▸ **Directions**: Could you output each record below exactly as it stands and leave the pictures out?

▸ **Source material**:

____________________

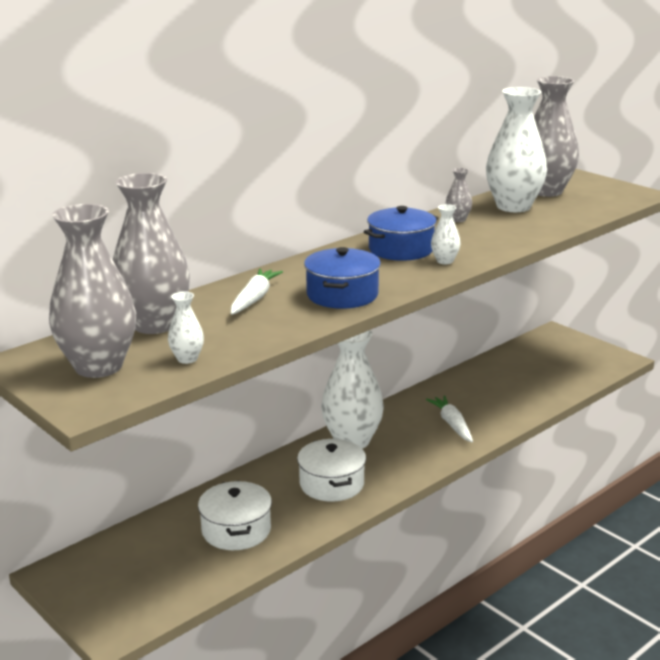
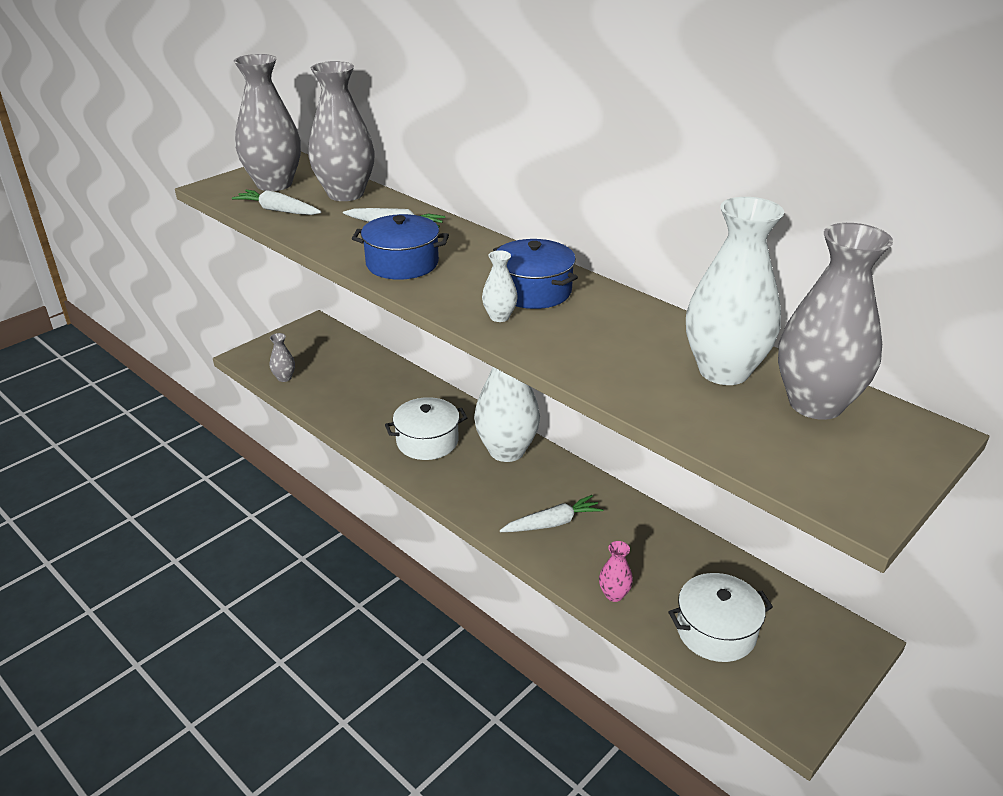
camera: 85 degrees right, 10 degrees up
white vase [168,291,204,364] -> white carrot [232,190,321,215]
white pot [198,481,272,550] -> white pot moved to [668,573,773,662]
grey vase [446,168,472,222] -> grey vase moved to [270,333,295,382]
none -> pink vase [599,541,633,602]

____________________

▸ **Output for this task**:
camera: 85 degrees right, 10 degrees up
white vase [168,291,204,364] -> white carrot [232,190,321,215]
white pot [198,481,272,550] -> white pot moved to [668,573,773,662]
grey vase [446,168,472,222] -> grey vase moved to [270,333,295,382]
none -> pink vase [599,541,633,602]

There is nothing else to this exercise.